START Materials provided

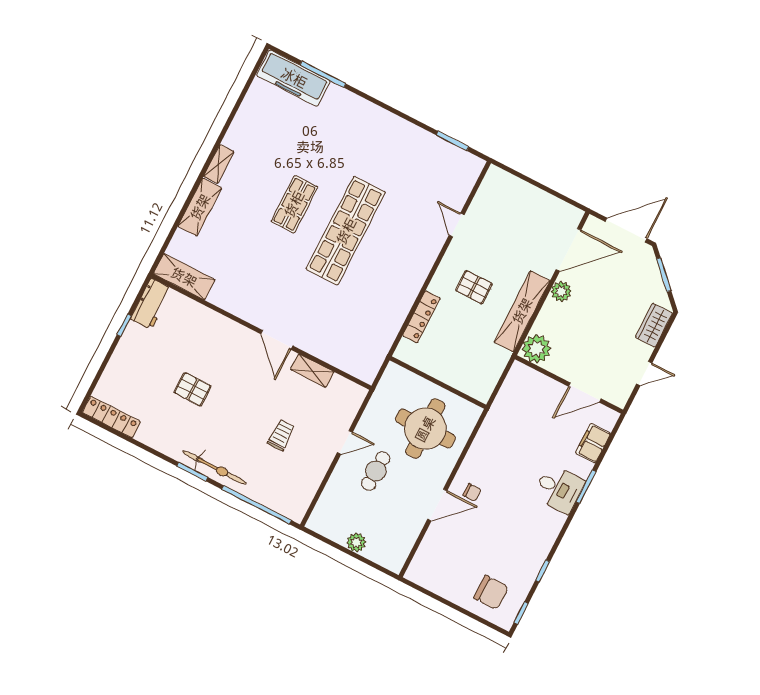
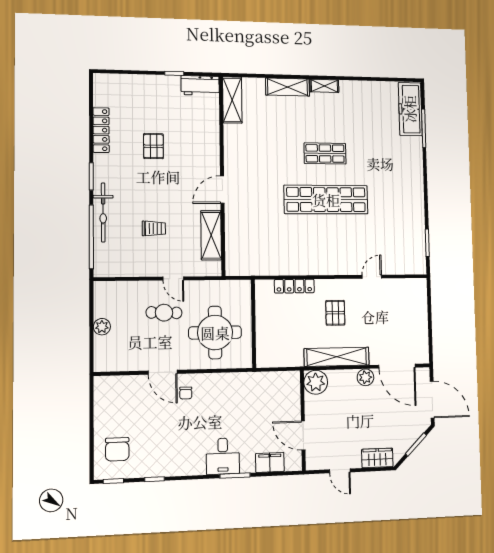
shelving: (312, 371) -> (211, 235), width x1.50, depth x1.33
locker: (111, 417) -> (101, 130), moved
bicycle: (214, 468) -> (103, 212), moved

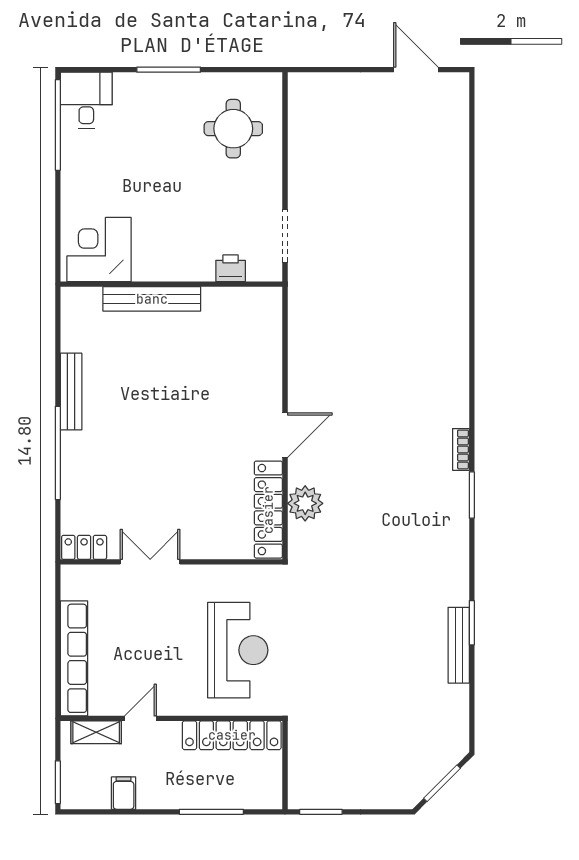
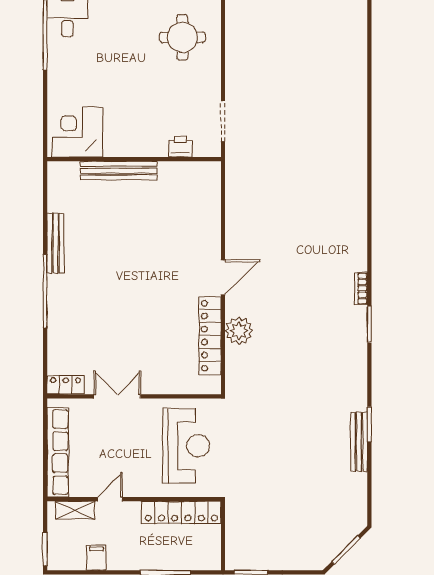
locker: (84, 547) -> (66, 385), moved
double door: (150, 562) -> (117, 396), moved
wall: (171, 562) -> (134, 396), moved

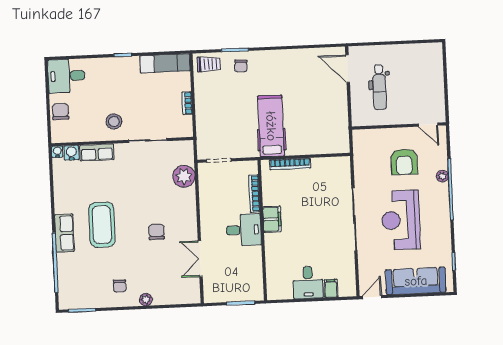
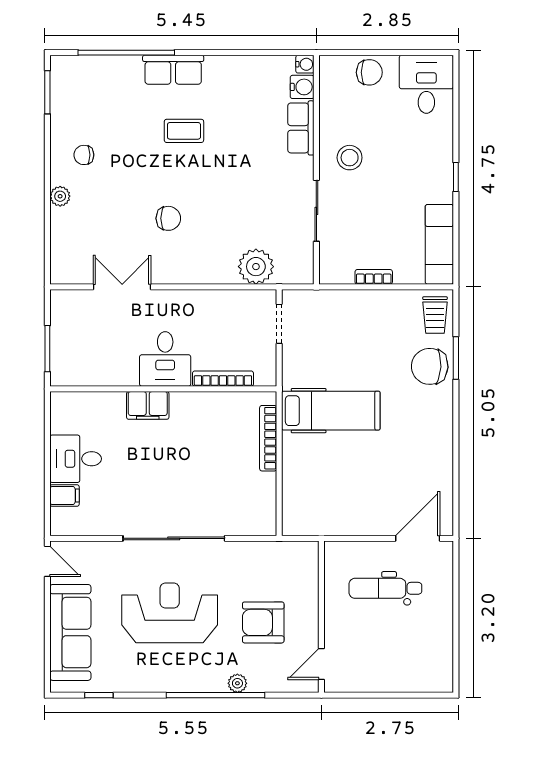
chair: (241, 66) -> (430, 366), width x1.87, depth x1.87
filing cabinet: (272, 219) -> (148, 405), moved
coffee table: (102, 225) -> (184, 131), width x0.54, depth x0.58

END Materials provided

▶ _Exercise requirements_:
From the records, copy out each line that includes the string "depth".

▶ _Answer section_:
shelving: (312, 371) -> (211, 235), width x1.50, depth x1.33
chair: (241, 66) -> (430, 366), width x1.87, depth x1.87
coffee table: (102, 225) -> (184, 131), width x0.54, depth x0.58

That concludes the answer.